- **Input data**:
-=-=-=-=-

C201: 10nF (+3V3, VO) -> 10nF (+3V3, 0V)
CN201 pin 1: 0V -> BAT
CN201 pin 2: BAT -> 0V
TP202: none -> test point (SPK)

-=-=-=-=-

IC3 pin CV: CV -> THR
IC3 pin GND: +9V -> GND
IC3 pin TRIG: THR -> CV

-=-=-=-=-

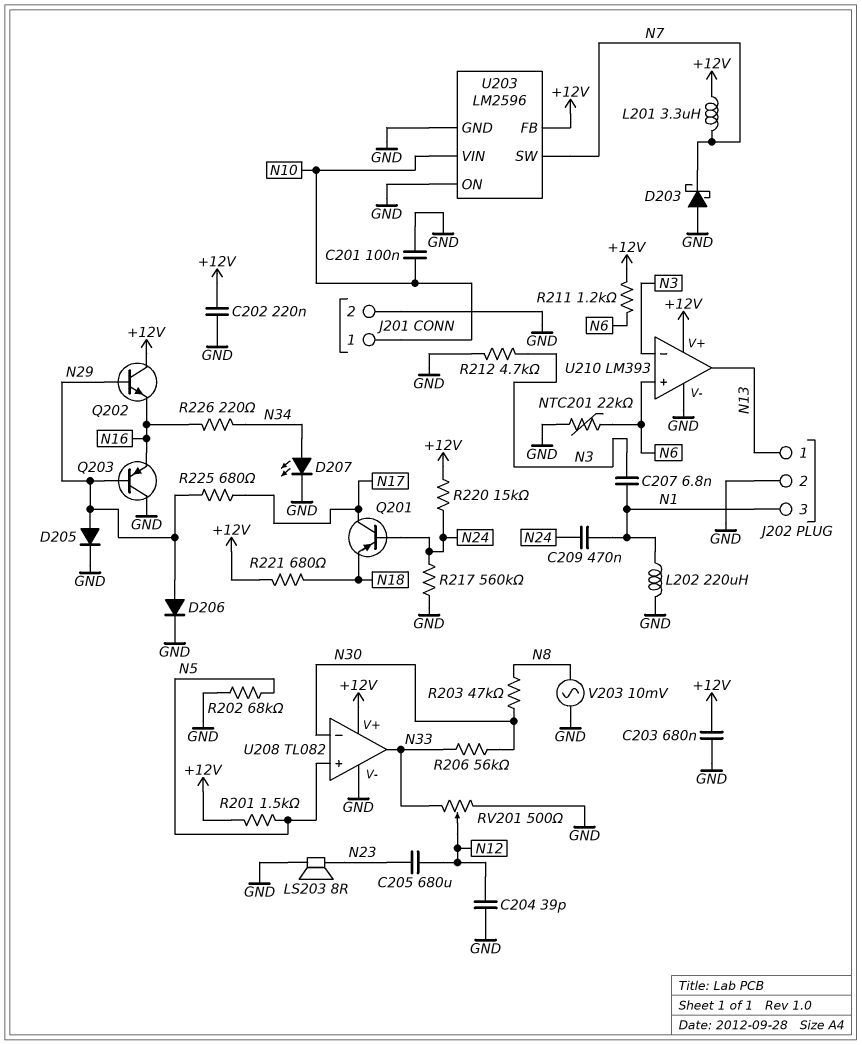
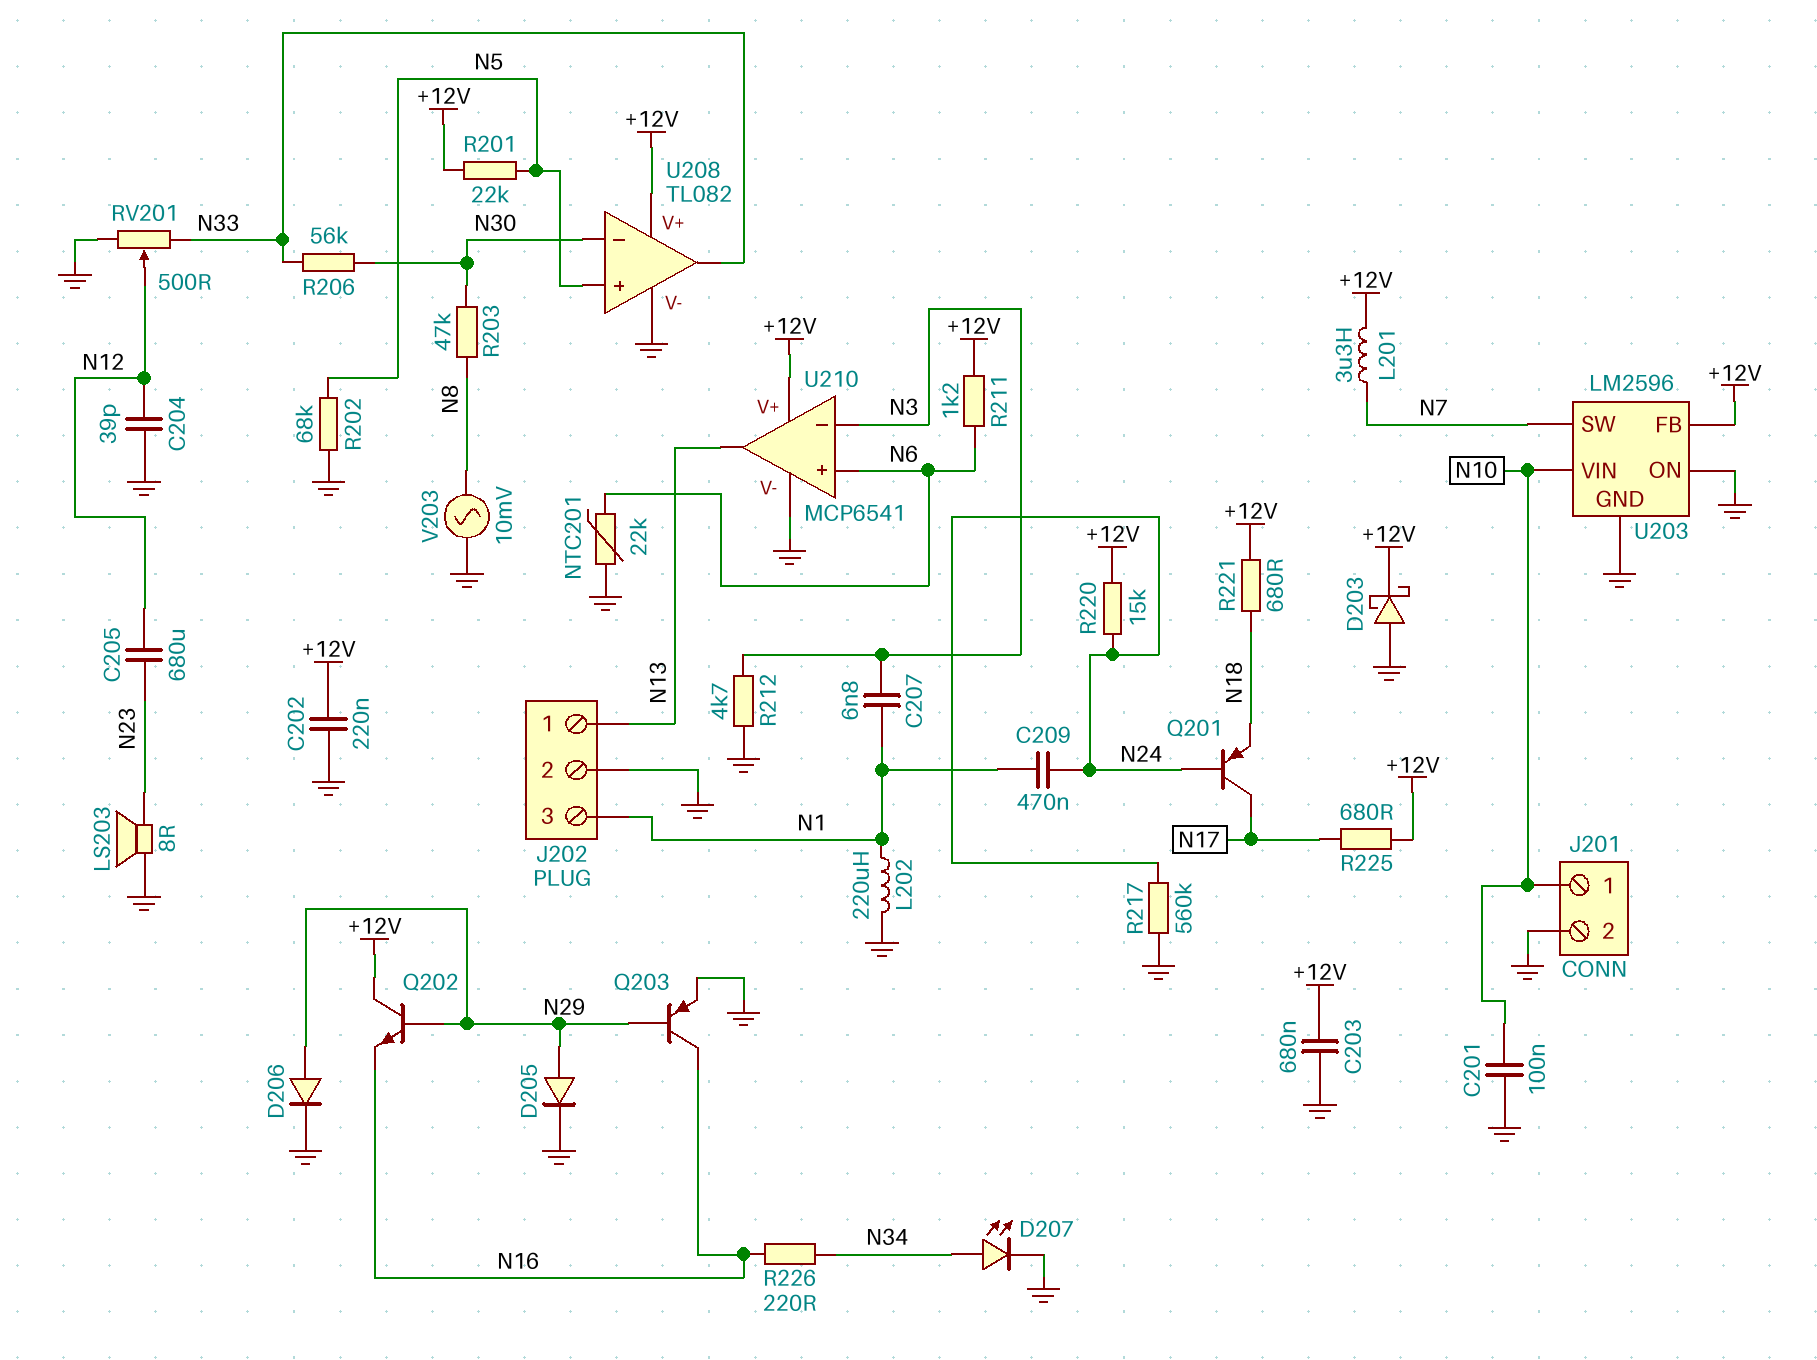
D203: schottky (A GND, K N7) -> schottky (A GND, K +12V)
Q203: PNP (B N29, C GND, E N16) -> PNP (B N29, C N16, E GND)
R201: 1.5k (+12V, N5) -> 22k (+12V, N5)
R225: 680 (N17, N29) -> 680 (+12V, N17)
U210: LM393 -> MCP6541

-=-=-=-=-

- **Task item**:
Using the entries above, extract exactly the span from the line with "C201: 10nF (+3V3, VO) -> 10nF (+3V3, 0V)" to the line with "TP202: none -> test point (SPK)", both lines included; leave out everything else.

- **Solution**:
C201: 10nF (+3V3, VO) -> 10nF (+3V3, 0V)
CN201 pin 1: 0V -> BAT
CN201 pin 2: BAT -> 0V
TP202: none -> test point (SPK)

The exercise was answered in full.